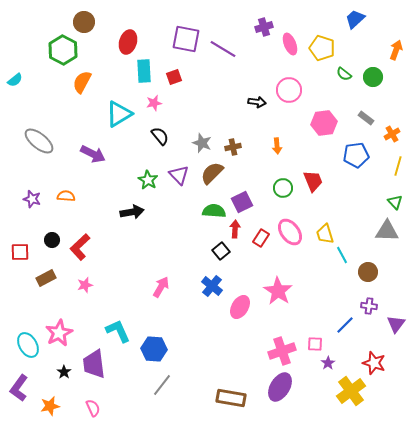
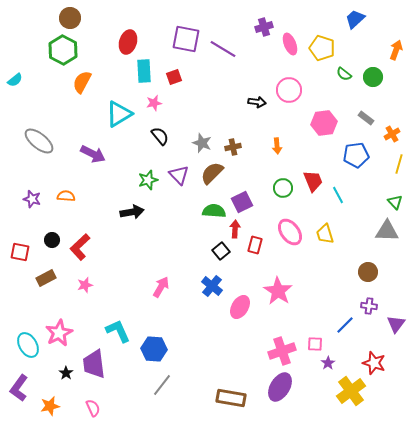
brown circle at (84, 22): moved 14 px left, 4 px up
yellow line at (398, 166): moved 1 px right, 2 px up
green star at (148, 180): rotated 24 degrees clockwise
red rectangle at (261, 238): moved 6 px left, 7 px down; rotated 18 degrees counterclockwise
red square at (20, 252): rotated 12 degrees clockwise
cyan line at (342, 255): moved 4 px left, 60 px up
black star at (64, 372): moved 2 px right, 1 px down
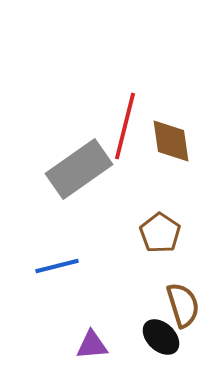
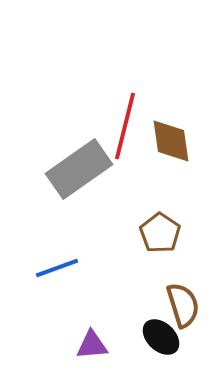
blue line: moved 2 px down; rotated 6 degrees counterclockwise
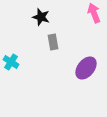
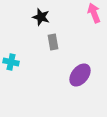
cyan cross: rotated 21 degrees counterclockwise
purple ellipse: moved 6 px left, 7 px down
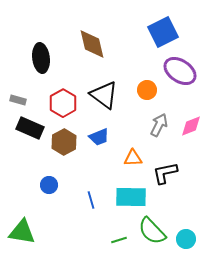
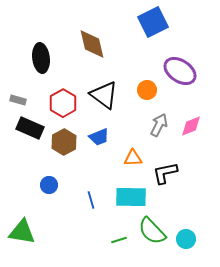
blue square: moved 10 px left, 10 px up
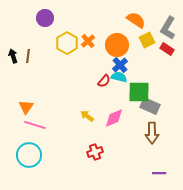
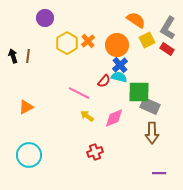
orange triangle: rotated 28 degrees clockwise
pink line: moved 44 px right, 32 px up; rotated 10 degrees clockwise
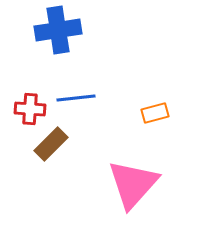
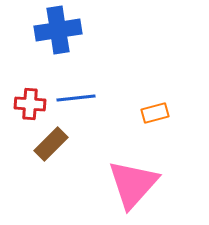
red cross: moved 5 px up
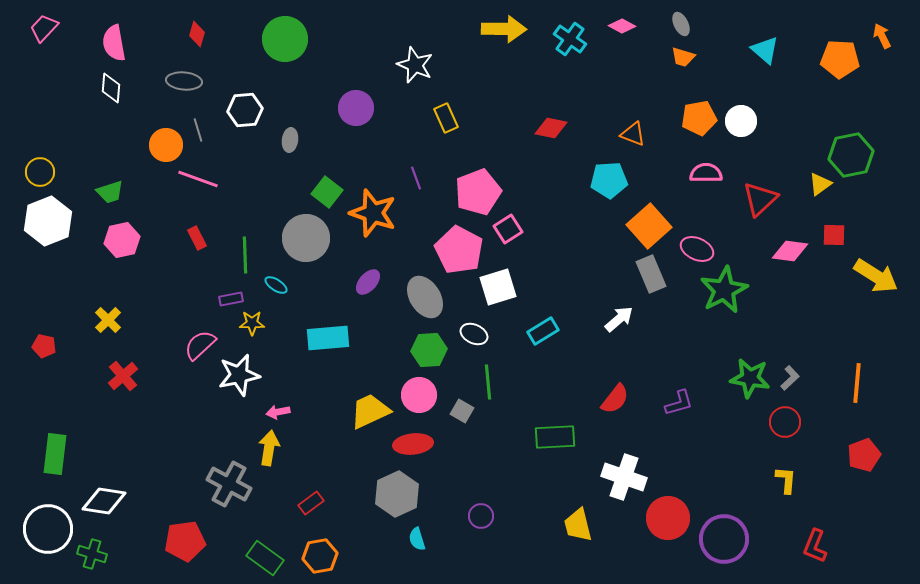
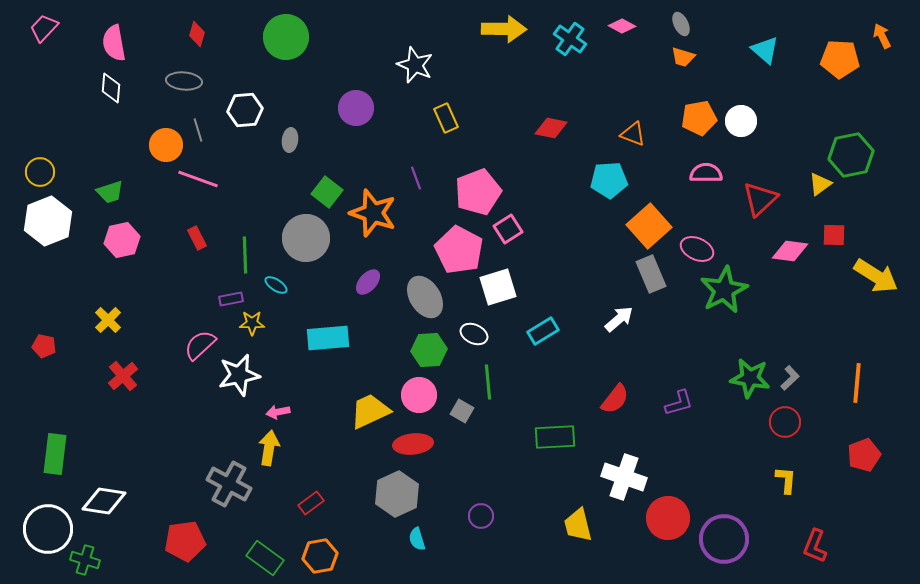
green circle at (285, 39): moved 1 px right, 2 px up
green cross at (92, 554): moved 7 px left, 6 px down
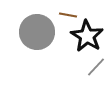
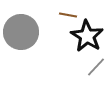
gray circle: moved 16 px left
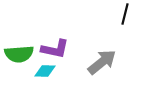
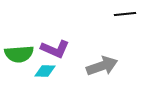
black line: rotated 70 degrees clockwise
purple L-shape: rotated 12 degrees clockwise
gray arrow: moved 4 px down; rotated 20 degrees clockwise
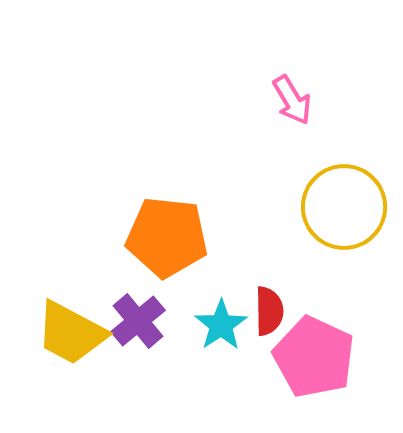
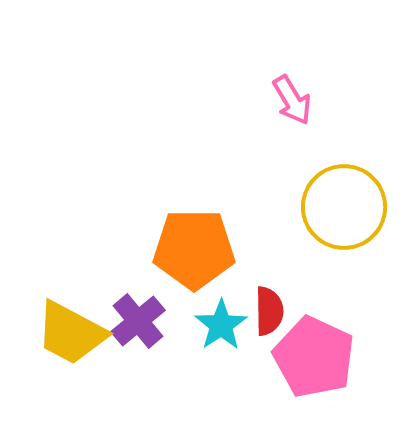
orange pentagon: moved 27 px right, 12 px down; rotated 6 degrees counterclockwise
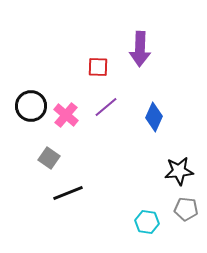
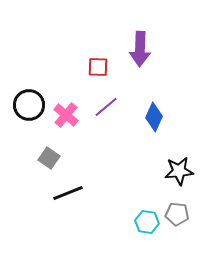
black circle: moved 2 px left, 1 px up
gray pentagon: moved 9 px left, 5 px down
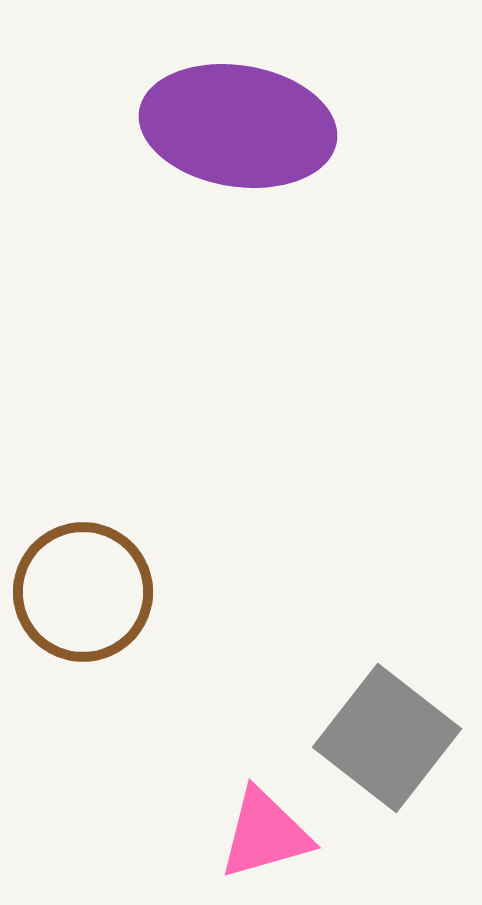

__________

TASK PROMPT >>
For this answer, return word for word the lines from the first line of the records through the line containing "gray arrow: moved". Omit the pictures.

RESPONSE AREA >>
brown circle at (84, 22): moved 14 px left, 4 px up
yellow line at (398, 166): moved 1 px right, 2 px up
green star at (148, 180): rotated 24 degrees clockwise
red rectangle at (261, 238): moved 6 px left, 7 px down; rotated 18 degrees counterclockwise
red square at (20, 252): rotated 12 degrees clockwise
cyan line at (342, 255): moved 4 px left, 60 px up
black star at (64, 372): moved 2 px right, 1 px down
blue line: moved 2 px down; rotated 6 degrees counterclockwise
cyan cross: rotated 21 degrees counterclockwise
purple ellipse: moved 6 px left, 7 px down
blue square: moved 10 px left, 10 px up
orange triangle: rotated 28 degrees clockwise
pink line: moved 44 px right, 32 px up; rotated 10 degrees clockwise
red cross: moved 5 px up
green circle at (285, 39): moved 1 px right, 2 px up
green cross at (92, 554): moved 7 px left, 6 px down
gray circle: moved 16 px left
black line: rotated 70 degrees clockwise
purple L-shape: rotated 12 degrees clockwise
gray arrow: moved 4 px down; rotated 20 degrees clockwise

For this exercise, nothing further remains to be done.